[Stored dataset items]
--- START ---

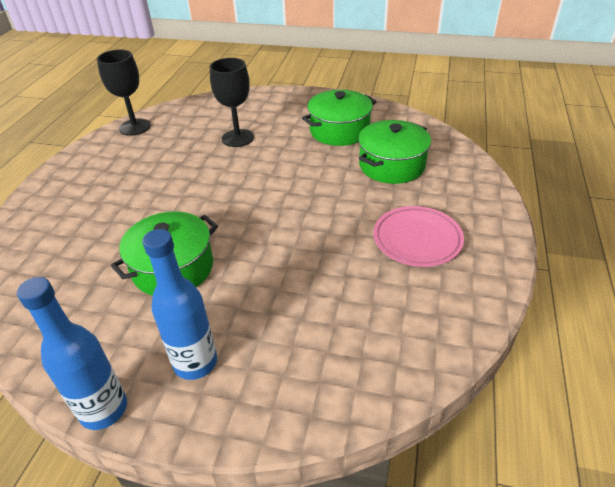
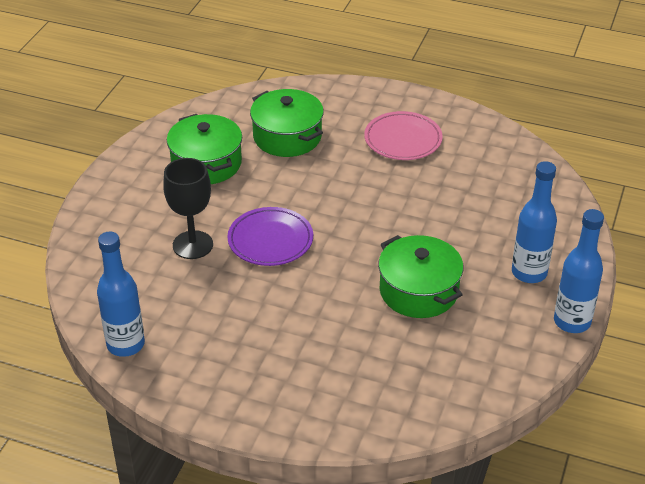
camera: 85 degrees left, 0 degrees up
(135, 127) = (126, 344): black goblet -> blue bottle
(245, 173) = (270, 240): none -> purple plate

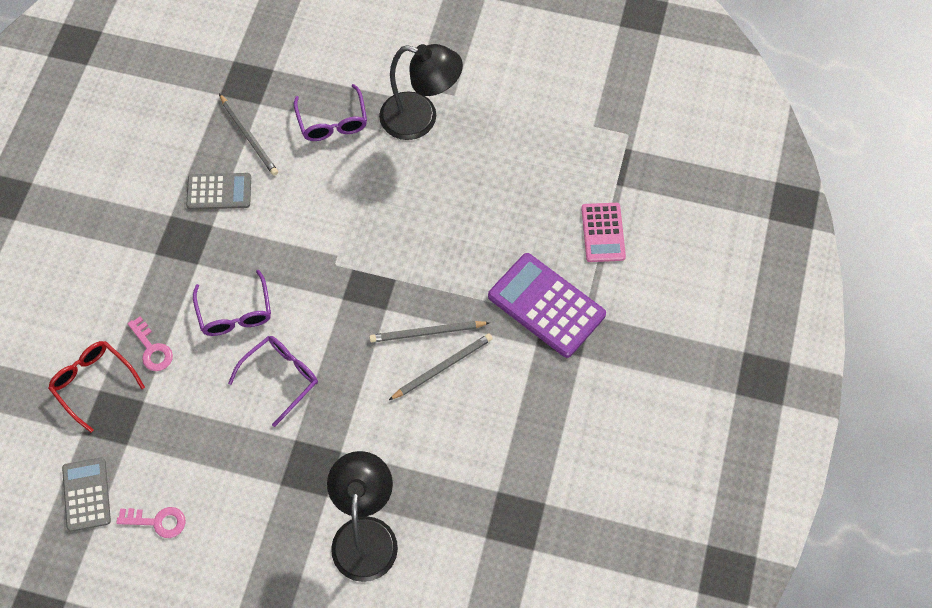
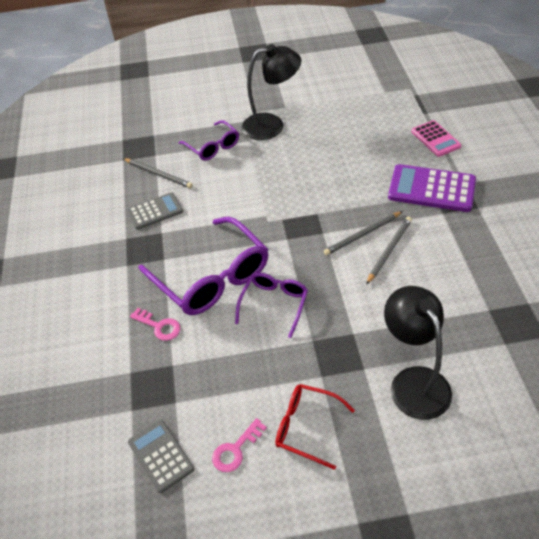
camera: 20 degrees left, 15 degrees down
(93, 383) = (122, 369): red glasses -> red glasses (306, 427)
(157, 521) = (236, 449): pink key -> pink key turned 150 degrees clockwise
(235, 313) = (212, 277): purple glasses -> purple glasses, size x1.79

--- END ---

TASK
Which of the lines above mention the word "left"? Pull those lines out.

OUTPUT
camera: 85 degrees left, 0 degrees up
camera: 20 degrees left, 15 degrees down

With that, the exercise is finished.